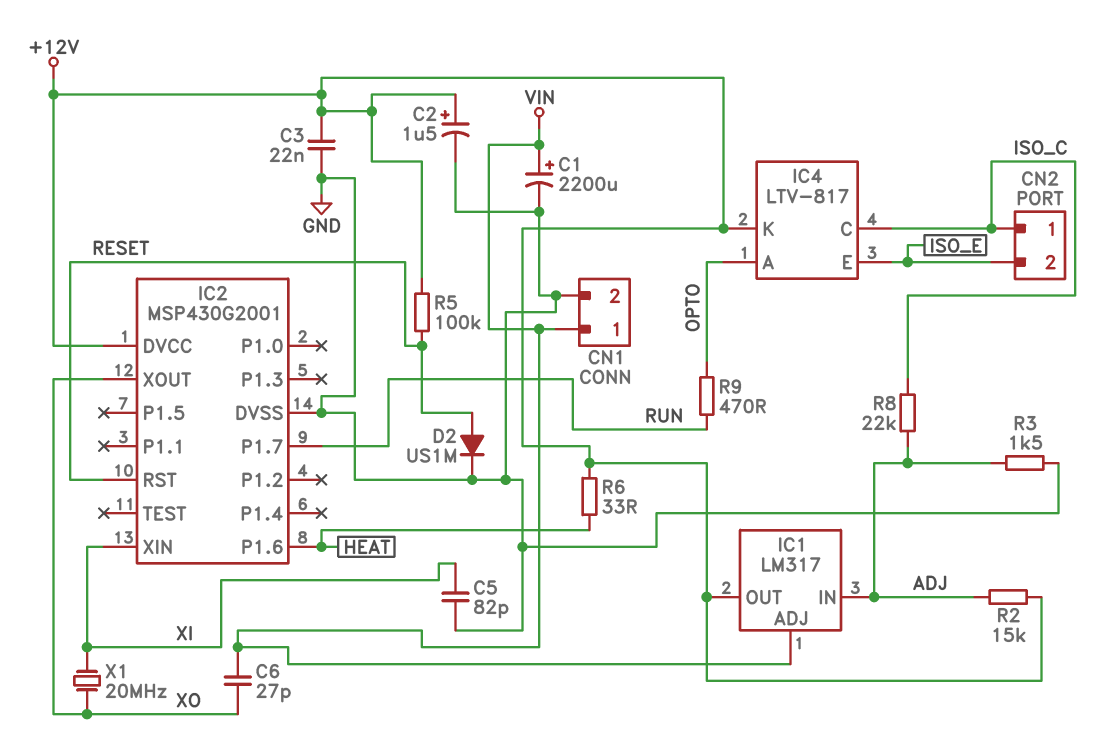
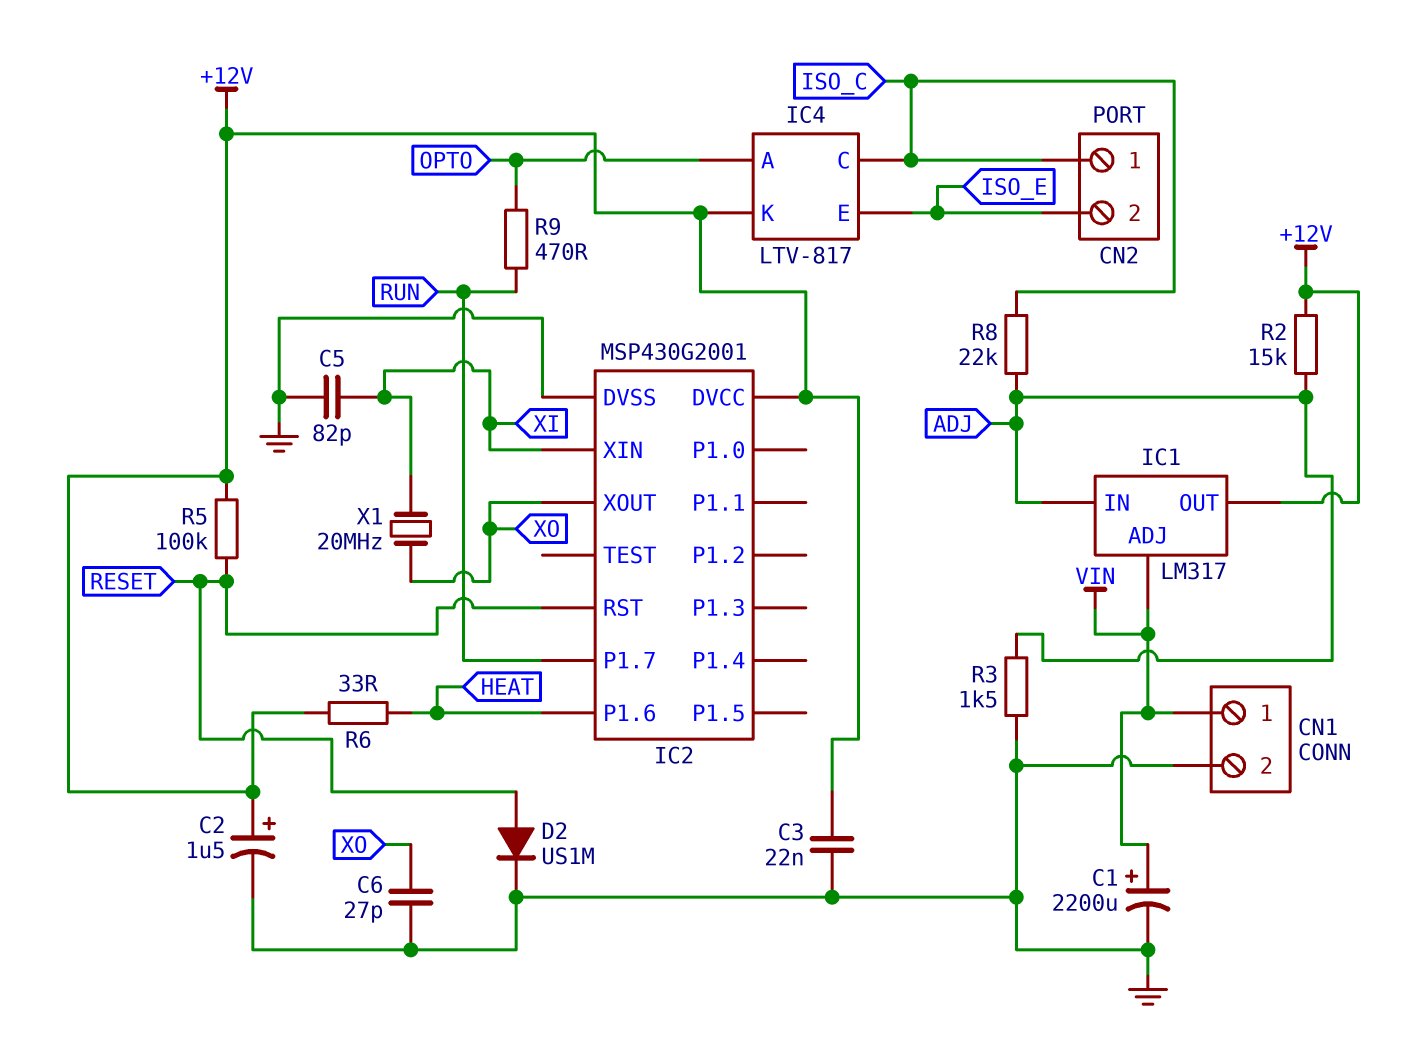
C6: 27pF (VIN, XO) -> 27pF (GND, XO)

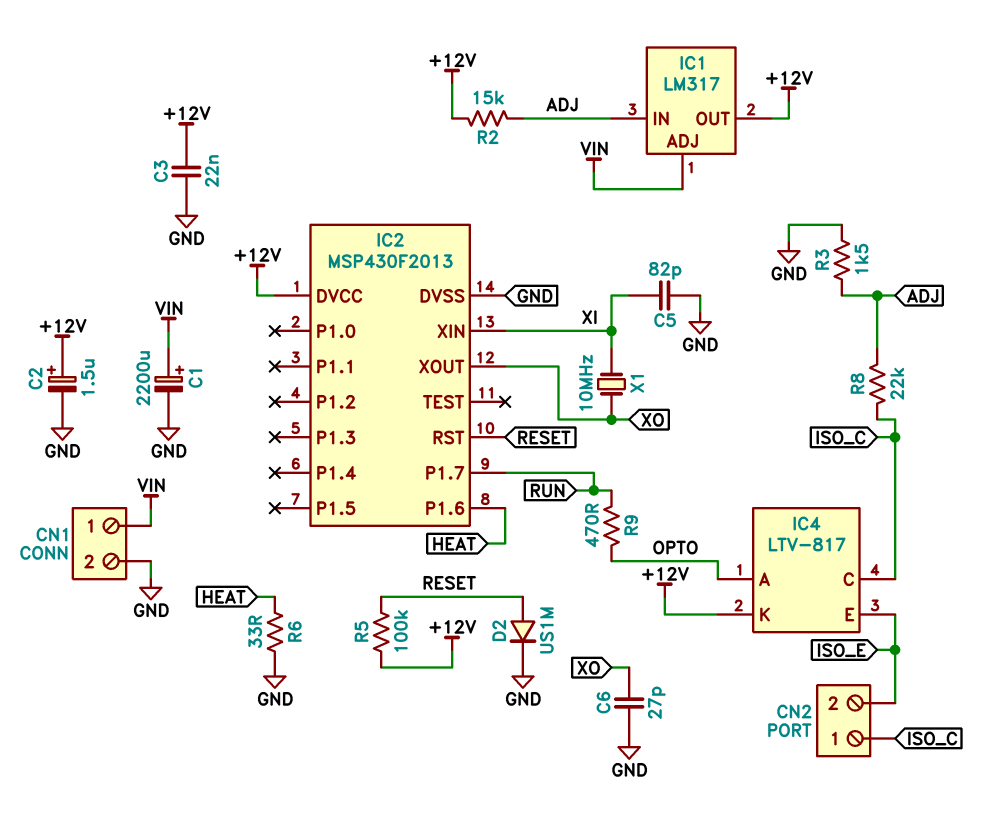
IC2: MSP430G2001 -> MSP430F2013
R6: 33 (+12V, HEAT) -> 33 (GND, HEAT)
X1: 20MHz (XI, XO) -> 10MHz (XI, XO)

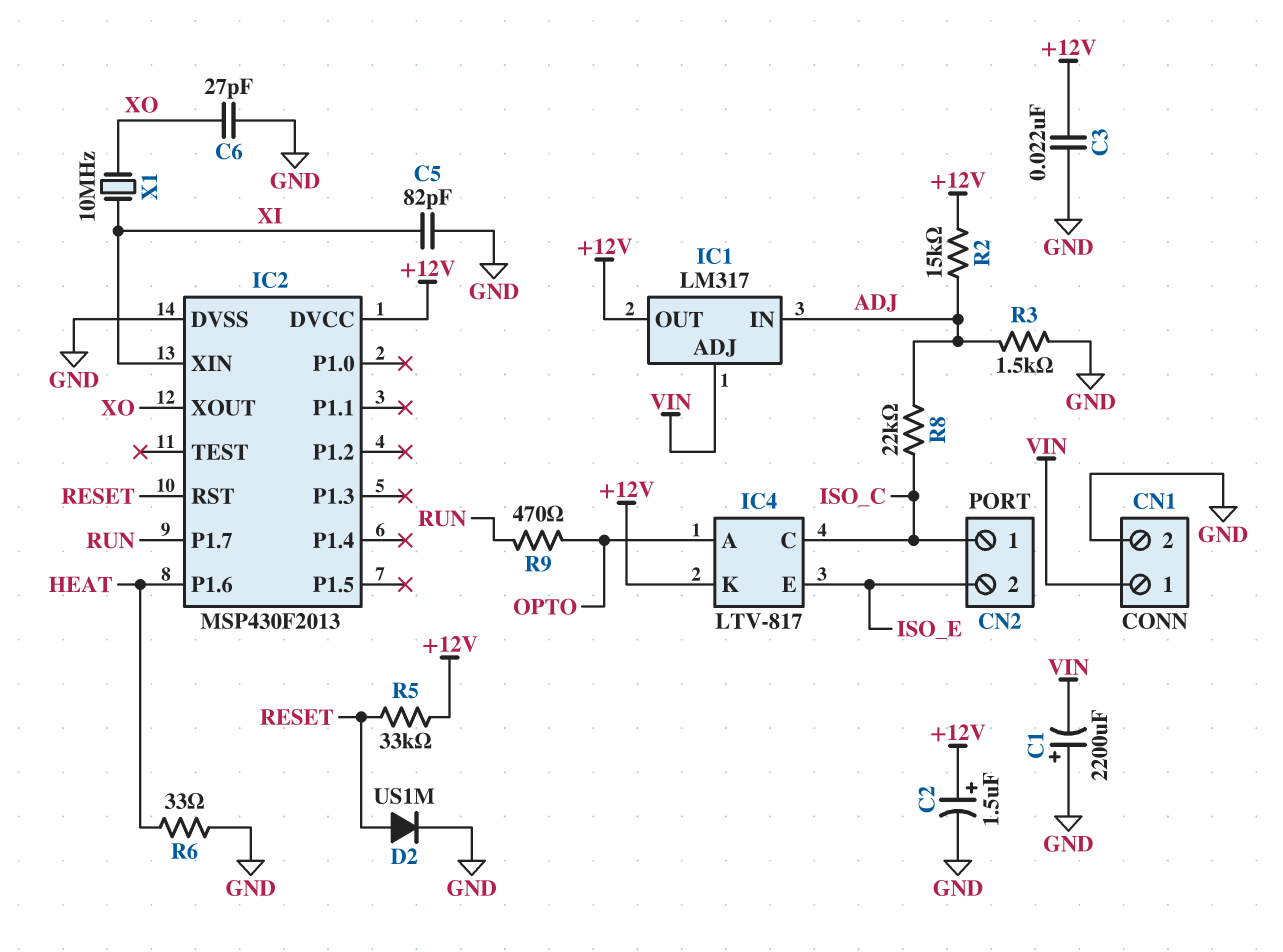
C1: 2200uF (plus VIN, minus GND) -> 2200uF (plus GND, minus VIN)
R5: 100k (+12V, RESET) -> 33k (+12V, RESET)

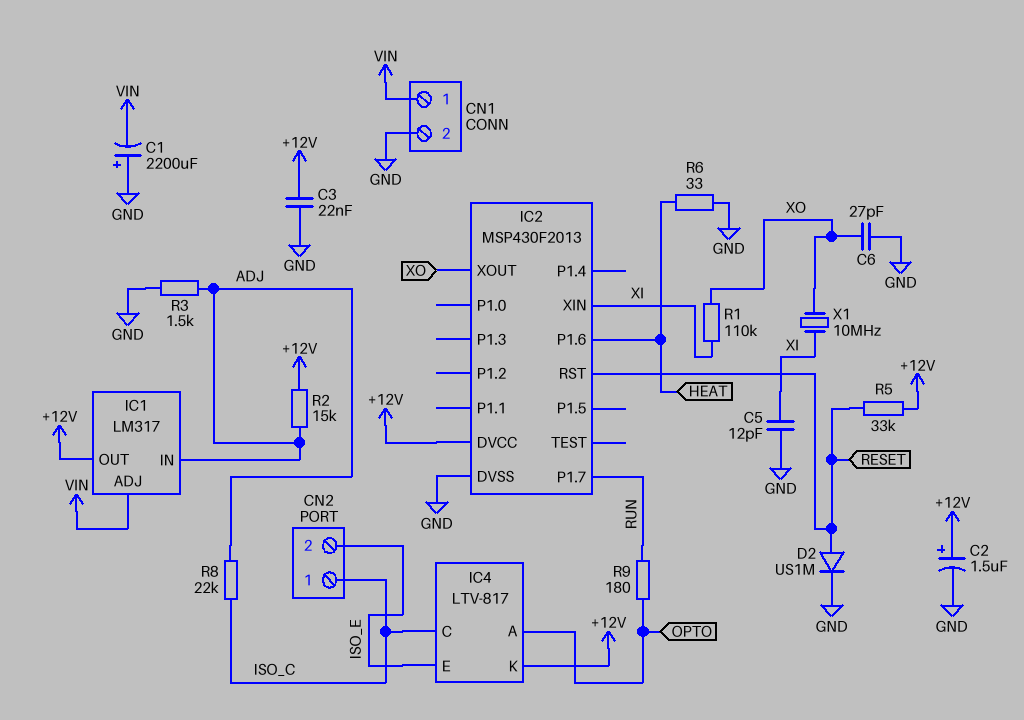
C5: 82pF (GND, XI) -> 12pF (GND, XI)
R1: none -> 110k (XI, XO)
R9: 470 (OPTO, RUN) -> 180 (OPTO, RUN)

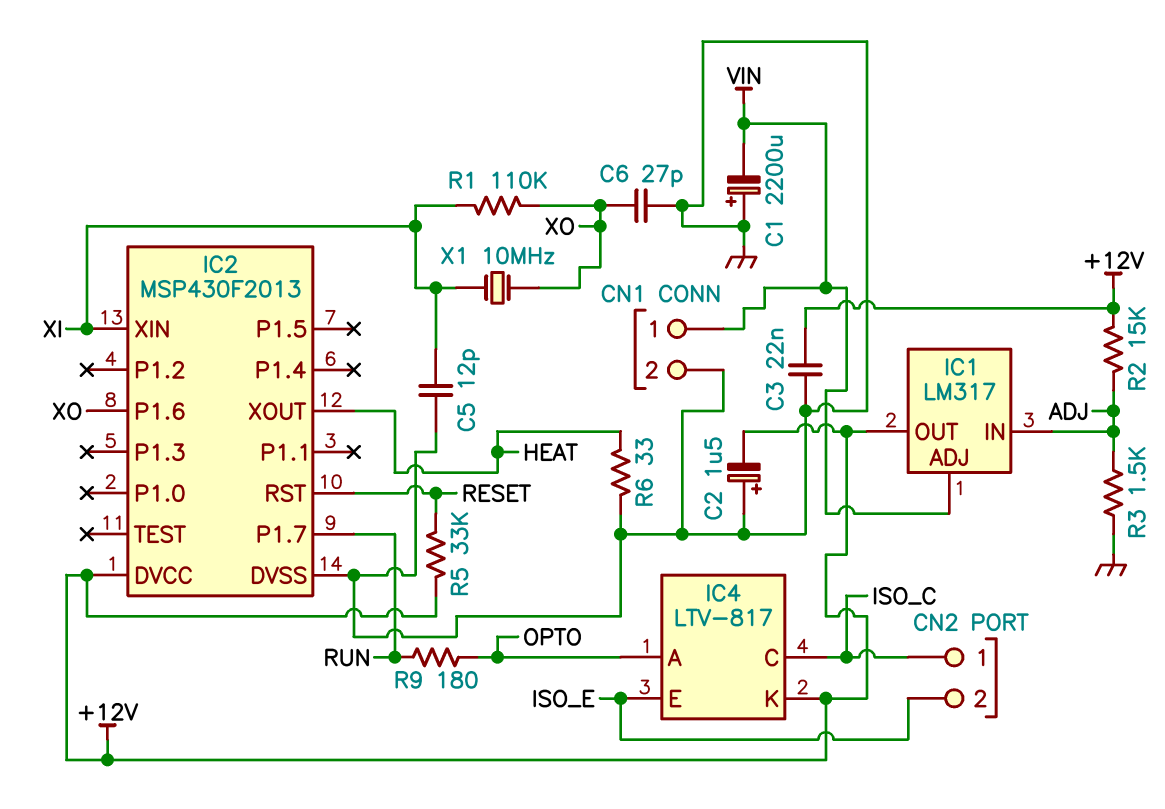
C2: 1.5uF (plus +12V, minus GND) -> 1.5uF (plus GND, minus +12V)
D2: diode US1M (A RESET, K GND) -> none
IC2 pin P1.6: HEAT -> XO
IC2 pin XOUT: XO -> HEAT
R8: 22k (ADJ, ISO_C) -> none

·····

--- WHAT THIS TASK INVOLVES ---
From the material above, tally every line that includes the word "plus" and state the count only.

--- SOLUTION FOR THIS PROBLEM ---
2